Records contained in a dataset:
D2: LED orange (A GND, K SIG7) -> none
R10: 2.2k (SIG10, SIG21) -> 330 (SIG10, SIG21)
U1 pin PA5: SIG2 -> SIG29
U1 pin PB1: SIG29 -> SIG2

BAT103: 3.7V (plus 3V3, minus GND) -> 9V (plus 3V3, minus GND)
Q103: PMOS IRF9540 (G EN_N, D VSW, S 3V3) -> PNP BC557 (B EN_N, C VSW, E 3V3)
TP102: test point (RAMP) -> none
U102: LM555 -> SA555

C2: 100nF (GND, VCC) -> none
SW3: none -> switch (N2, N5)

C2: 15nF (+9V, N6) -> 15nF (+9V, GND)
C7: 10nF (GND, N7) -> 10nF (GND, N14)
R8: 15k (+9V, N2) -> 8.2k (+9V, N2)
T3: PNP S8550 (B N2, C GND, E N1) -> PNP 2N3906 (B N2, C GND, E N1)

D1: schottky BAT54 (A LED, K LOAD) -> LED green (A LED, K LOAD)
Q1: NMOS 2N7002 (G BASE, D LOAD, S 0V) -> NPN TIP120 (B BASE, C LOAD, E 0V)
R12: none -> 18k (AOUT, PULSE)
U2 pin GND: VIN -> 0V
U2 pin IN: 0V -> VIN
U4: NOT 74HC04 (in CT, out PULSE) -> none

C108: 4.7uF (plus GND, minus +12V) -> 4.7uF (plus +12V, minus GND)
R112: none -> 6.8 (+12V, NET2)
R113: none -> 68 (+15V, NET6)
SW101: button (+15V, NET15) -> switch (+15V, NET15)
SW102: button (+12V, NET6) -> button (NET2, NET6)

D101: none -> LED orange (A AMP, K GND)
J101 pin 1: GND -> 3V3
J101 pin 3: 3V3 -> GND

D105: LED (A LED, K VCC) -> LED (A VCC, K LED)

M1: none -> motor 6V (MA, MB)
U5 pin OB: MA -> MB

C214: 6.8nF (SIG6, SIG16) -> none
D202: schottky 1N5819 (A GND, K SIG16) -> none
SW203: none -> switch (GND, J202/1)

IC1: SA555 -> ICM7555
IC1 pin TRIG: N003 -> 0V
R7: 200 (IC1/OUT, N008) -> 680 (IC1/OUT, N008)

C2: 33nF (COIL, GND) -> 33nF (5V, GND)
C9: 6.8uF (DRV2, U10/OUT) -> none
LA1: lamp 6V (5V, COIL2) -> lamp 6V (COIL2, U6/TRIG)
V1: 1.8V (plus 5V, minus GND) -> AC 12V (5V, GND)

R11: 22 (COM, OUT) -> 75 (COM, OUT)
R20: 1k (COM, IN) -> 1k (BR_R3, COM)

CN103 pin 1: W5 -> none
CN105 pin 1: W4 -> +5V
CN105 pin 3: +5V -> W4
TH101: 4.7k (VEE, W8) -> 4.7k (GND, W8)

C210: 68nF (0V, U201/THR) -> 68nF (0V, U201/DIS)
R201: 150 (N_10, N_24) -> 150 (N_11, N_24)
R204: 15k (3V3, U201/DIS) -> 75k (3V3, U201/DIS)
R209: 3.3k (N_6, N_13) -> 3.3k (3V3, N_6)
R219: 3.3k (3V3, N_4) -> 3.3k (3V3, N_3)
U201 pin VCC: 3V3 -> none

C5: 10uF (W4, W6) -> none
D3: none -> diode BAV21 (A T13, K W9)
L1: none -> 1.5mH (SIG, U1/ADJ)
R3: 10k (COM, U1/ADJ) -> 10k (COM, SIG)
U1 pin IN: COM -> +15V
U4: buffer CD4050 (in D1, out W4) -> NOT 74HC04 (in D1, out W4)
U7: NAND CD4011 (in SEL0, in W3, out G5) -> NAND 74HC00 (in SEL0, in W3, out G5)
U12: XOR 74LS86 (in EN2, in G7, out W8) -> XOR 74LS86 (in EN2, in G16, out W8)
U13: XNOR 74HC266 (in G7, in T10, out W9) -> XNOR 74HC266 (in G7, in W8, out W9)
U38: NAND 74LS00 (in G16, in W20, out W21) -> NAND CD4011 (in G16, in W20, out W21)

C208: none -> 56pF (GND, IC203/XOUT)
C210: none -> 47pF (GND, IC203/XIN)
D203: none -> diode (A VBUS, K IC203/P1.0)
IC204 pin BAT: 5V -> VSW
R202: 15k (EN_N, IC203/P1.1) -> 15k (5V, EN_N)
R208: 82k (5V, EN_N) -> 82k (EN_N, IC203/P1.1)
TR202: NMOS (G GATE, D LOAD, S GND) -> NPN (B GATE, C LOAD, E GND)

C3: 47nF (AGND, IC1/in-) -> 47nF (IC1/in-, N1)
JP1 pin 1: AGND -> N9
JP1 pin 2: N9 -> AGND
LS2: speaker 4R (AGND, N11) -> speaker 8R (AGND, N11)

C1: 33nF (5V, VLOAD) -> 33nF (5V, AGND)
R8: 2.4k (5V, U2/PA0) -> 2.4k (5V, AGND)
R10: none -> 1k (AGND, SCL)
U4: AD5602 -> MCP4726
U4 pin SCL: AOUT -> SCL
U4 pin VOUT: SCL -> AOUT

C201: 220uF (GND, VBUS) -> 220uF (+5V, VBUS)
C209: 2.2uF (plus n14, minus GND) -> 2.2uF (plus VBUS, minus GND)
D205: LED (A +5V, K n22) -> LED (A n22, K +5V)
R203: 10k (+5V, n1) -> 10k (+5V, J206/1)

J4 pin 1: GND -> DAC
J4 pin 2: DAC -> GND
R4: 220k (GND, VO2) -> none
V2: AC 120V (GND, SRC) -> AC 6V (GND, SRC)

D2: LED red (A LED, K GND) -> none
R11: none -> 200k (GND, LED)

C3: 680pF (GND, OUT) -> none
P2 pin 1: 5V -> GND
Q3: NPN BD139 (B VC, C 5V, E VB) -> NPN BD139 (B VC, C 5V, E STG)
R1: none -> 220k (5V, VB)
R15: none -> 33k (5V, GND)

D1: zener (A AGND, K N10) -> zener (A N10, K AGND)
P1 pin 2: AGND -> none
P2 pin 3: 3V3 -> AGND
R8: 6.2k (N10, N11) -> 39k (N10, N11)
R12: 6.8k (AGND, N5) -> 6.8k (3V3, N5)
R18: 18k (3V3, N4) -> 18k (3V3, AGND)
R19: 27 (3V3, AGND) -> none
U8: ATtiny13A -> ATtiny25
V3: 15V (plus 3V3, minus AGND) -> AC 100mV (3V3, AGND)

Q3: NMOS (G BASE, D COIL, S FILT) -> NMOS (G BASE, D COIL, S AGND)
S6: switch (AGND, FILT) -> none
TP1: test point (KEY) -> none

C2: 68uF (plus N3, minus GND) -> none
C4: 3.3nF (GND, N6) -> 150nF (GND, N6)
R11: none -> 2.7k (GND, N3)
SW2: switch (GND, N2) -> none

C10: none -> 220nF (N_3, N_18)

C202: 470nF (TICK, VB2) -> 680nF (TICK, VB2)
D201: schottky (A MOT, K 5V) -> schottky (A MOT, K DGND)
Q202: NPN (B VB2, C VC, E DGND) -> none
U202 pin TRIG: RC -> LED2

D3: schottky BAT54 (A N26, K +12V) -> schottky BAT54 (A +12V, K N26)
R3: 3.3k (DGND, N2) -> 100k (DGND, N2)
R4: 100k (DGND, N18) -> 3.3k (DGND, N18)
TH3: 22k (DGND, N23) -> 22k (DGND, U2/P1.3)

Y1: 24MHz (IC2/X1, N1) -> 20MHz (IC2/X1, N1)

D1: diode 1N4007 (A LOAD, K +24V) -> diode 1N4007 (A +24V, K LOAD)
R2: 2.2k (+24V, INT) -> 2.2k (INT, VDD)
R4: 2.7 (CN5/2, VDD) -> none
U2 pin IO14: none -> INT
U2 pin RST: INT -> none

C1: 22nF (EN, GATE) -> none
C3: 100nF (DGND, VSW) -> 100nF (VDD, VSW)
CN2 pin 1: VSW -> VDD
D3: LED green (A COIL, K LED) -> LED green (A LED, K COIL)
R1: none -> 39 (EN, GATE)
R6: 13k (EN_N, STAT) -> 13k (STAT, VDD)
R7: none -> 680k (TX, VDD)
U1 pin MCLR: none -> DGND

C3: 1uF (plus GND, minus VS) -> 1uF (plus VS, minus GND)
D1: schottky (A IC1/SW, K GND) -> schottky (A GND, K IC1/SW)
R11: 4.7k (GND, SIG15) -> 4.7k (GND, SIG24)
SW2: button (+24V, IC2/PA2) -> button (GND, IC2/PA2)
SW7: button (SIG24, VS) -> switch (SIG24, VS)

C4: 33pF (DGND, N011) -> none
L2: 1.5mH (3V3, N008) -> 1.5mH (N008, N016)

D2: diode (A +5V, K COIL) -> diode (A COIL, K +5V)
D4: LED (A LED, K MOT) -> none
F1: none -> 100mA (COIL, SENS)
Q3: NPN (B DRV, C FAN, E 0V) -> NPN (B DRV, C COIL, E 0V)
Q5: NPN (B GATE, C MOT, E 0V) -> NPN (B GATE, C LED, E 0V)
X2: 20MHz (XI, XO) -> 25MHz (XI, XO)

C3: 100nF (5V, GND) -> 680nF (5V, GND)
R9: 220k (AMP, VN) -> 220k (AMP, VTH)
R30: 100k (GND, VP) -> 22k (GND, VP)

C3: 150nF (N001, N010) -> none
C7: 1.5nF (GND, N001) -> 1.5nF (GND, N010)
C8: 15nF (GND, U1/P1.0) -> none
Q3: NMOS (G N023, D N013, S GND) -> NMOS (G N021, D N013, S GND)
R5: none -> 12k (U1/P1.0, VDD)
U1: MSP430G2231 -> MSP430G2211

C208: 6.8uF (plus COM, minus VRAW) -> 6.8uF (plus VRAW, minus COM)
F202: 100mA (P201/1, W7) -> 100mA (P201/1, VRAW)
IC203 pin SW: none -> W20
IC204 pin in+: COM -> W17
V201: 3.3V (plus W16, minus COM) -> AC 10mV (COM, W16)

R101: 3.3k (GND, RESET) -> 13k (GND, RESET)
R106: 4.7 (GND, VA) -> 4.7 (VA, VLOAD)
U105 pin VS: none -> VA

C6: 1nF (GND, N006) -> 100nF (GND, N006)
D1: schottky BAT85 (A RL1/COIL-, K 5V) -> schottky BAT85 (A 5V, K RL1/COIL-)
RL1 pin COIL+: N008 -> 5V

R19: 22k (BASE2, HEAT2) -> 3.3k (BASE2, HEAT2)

Task requirements:
Copy range, inclusive: the line holding "R18: 18k (3V3, N4) -> 18k (3V3, AGND)" to the line holding "C10: none -> 220nF (N_3, N_18)". Reproduce exactly those lines of the records above and no others.

Reply to the task:
R18: 18k (3V3, N4) -> 18k (3V3, AGND)
R19: 27 (3V3, AGND) -> none
U8: ATtiny13A -> ATtiny25
V3: 15V (plus 3V3, minus AGND) -> AC 100mV (3V3, AGND)

Q3: NMOS (G BASE, D COIL, S FILT) -> NMOS (G BASE, D COIL, S AGND)
S6: switch (AGND, FILT) -> none
TP1: test point (KEY) -> none

C2: 68uF (plus N3, minus GND) -> none
C4: 3.3nF (GND, N6) -> 150nF (GND, N6)
R11: none -> 2.7k (GND, N3)
SW2: switch (GND, N2) -> none

C10: none -> 220nF (N_3, N_18)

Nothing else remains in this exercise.